Task brief:
From the listing below, copy only the lines running from the line that contains "camera: 40 degrees left, 10 degrees down" to the line that contains "(528, 256) = (480, 227): green", both included.

Source material:

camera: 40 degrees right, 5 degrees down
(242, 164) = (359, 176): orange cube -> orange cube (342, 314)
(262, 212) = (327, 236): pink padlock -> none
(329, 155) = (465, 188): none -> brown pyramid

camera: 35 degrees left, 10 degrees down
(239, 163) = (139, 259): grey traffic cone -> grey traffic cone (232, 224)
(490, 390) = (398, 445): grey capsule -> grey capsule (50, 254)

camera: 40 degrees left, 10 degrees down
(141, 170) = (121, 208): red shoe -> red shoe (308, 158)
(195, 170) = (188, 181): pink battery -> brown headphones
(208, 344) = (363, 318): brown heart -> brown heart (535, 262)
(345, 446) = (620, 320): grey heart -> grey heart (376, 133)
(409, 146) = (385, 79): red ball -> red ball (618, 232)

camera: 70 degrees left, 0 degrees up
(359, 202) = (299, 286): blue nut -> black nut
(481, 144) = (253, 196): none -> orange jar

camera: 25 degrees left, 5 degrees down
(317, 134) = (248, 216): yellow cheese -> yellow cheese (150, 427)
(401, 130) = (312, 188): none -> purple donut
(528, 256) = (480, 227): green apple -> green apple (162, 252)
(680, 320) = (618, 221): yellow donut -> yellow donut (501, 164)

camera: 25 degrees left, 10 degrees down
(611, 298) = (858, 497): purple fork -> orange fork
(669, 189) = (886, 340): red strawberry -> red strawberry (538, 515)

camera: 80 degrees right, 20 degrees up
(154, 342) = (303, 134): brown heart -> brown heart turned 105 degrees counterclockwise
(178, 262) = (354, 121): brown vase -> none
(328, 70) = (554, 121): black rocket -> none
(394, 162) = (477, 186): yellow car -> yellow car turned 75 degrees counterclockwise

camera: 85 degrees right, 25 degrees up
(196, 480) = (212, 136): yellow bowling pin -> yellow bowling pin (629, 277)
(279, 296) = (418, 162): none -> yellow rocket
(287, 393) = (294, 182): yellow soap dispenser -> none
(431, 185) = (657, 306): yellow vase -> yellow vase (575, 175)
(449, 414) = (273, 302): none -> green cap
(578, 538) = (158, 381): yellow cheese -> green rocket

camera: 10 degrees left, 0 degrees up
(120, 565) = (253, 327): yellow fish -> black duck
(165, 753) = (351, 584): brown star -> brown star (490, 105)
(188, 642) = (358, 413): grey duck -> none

Response to this task:
camera: 40 degrees left, 10 degrees down
(141, 170) = (121, 208): red shoe -> red shoe (308, 158)
(195, 170) = (188, 181): pink battery -> brown headphones
(208, 344) = (363, 318): brown heart -> brown heart (535, 262)
(345, 446) = (620, 320): grey heart -> grey heart (376, 133)
(409, 146) = (385, 79): red ball -> red ball (618, 232)

camera: 70 degrees left, 0 degrees up
(359, 202) = (299, 286): blue nut -> black nut
(481, 144) = (253, 196): none -> orange jar

camera: 25 degrees left, 5 degrees down
(317, 134) = (248, 216): yellow cheese -> yellow cheese (150, 427)
(401, 130) = (312, 188): none -> purple donut
(528, 256) = (480, 227): green apple -> green apple (162, 252)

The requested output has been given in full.